• _What you will do_
Render every line of the entries below as one numbered list, omitting blank lines and leaving out the pictures.

• _Data for the task_
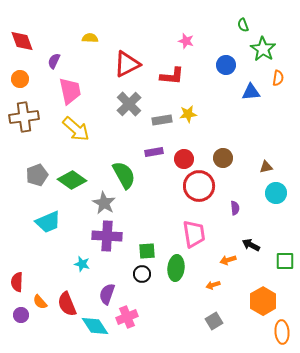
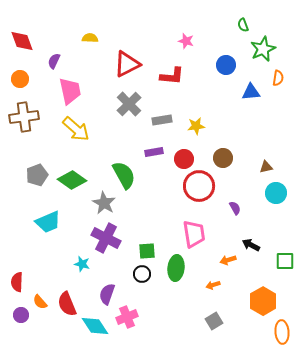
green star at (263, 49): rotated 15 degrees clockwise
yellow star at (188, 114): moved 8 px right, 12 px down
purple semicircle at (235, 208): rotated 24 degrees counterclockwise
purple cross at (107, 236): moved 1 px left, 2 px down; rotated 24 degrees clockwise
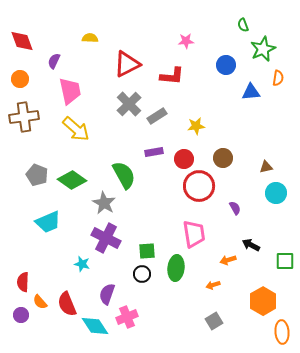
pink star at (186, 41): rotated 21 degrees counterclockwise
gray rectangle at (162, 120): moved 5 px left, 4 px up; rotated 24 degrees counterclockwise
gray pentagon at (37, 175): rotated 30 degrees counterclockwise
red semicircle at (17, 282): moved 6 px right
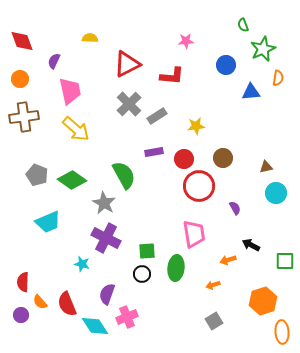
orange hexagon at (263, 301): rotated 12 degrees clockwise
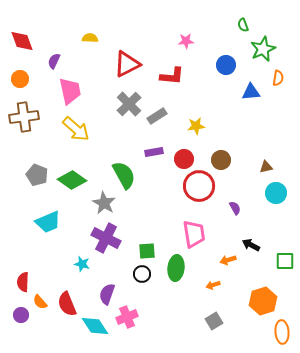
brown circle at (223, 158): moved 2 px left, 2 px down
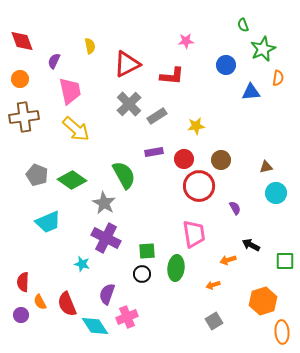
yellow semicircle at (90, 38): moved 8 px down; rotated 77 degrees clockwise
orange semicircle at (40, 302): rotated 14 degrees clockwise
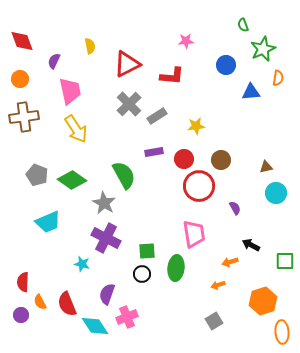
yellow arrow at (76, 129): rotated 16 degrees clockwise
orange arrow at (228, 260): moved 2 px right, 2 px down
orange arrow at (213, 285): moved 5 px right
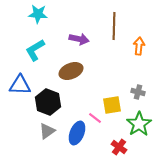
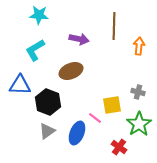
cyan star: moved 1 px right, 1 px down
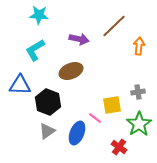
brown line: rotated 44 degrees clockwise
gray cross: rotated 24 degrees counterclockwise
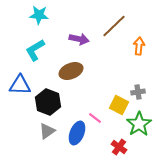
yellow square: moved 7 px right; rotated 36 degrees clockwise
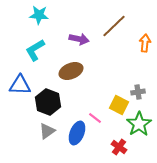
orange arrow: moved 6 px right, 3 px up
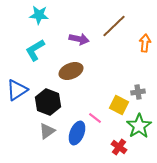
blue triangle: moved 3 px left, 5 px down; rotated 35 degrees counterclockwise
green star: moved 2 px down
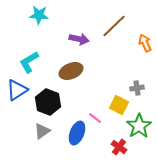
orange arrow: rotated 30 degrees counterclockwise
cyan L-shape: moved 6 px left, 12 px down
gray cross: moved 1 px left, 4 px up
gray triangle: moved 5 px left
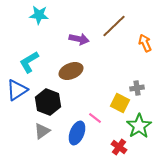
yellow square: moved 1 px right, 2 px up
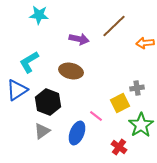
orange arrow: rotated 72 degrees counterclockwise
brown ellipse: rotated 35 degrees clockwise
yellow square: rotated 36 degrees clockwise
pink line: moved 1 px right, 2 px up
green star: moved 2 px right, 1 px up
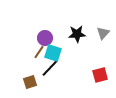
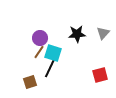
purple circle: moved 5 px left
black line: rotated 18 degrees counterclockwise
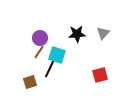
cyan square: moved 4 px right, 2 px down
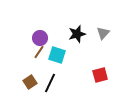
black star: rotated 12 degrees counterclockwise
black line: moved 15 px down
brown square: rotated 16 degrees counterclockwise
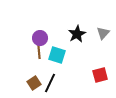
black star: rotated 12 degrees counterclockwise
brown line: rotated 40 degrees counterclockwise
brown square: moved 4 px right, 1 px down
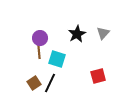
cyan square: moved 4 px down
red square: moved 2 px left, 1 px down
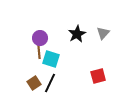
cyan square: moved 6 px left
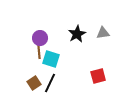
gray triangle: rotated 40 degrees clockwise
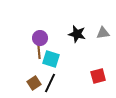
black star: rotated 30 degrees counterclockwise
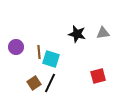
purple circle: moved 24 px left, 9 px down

• _Correct result_
1. green star at (263, 49): rotated 15 degrees clockwise
2. yellow star at (188, 114): moved 8 px right, 12 px down
3. purple semicircle at (235, 208): rotated 24 degrees counterclockwise
4. purple cross at (107, 236): moved 1 px left, 2 px down; rotated 24 degrees clockwise
5. pink star at (186, 41): rotated 21 degrees counterclockwise
6. gray rectangle at (162, 120): moved 5 px left, 4 px up; rotated 24 degrees counterclockwise
7. gray pentagon at (37, 175): rotated 30 degrees counterclockwise
8. red semicircle at (17, 282): moved 6 px right
9. orange hexagon at (263, 301): rotated 12 degrees clockwise
10. brown circle at (223, 158): moved 2 px left, 2 px down
11. yellow semicircle at (90, 38): moved 8 px down; rotated 77 degrees clockwise
12. orange semicircle at (40, 302): rotated 14 degrees clockwise
13. yellow arrow at (76, 129): rotated 16 degrees clockwise
14. orange arrow at (228, 260): moved 2 px right, 2 px down
15. orange arrow at (213, 285): moved 5 px right
16. cyan star: moved 1 px right, 1 px down
17. brown line: rotated 44 degrees clockwise
18. gray cross: rotated 24 degrees counterclockwise
19. yellow square: moved 7 px right; rotated 36 degrees clockwise
20. orange arrow: moved 6 px right, 3 px up
21. blue triangle: moved 3 px left, 5 px down; rotated 35 degrees counterclockwise
22. green star: moved 2 px down
23. orange arrow: rotated 30 degrees counterclockwise
24. cyan L-shape: moved 6 px left, 12 px down
25. gray cross: moved 1 px left, 4 px up
26. gray triangle: moved 5 px left
27. yellow square: moved 1 px right, 2 px up
28. orange arrow: rotated 72 degrees counterclockwise
29. brown ellipse: rotated 35 degrees clockwise
30. yellow square: rotated 36 degrees clockwise
31. pink line: moved 1 px right, 2 px up
32. green star: moved 2 px right, 1 px up
33. purple circle: moved 5 px left
34. black line: rotated 18 degrees counterclockwise
35. cyan square: moved 4 px right, 2 px down
36. black star: rotated 12 degrees counterclockwise
37. black line: moved 15 px down
38. brown square: rotated 16 degrees counterclockwise
39. black star: rotated 12 degrees counterclockwise
40. brown line: rotated 40 degrees counterclockwise
41. brown square: moved 4 px right, 1 px down
42. cyan square: moved 4 px down
43. red square: moved 2 px left, 1 px down
44. cyan square: moved 6 px left
45. gray triangle: rotated 40 degrees clockwise
46. black star: rotated 30 degrees counterclockwise
47. purple circle: moved 24 px left, 9 px down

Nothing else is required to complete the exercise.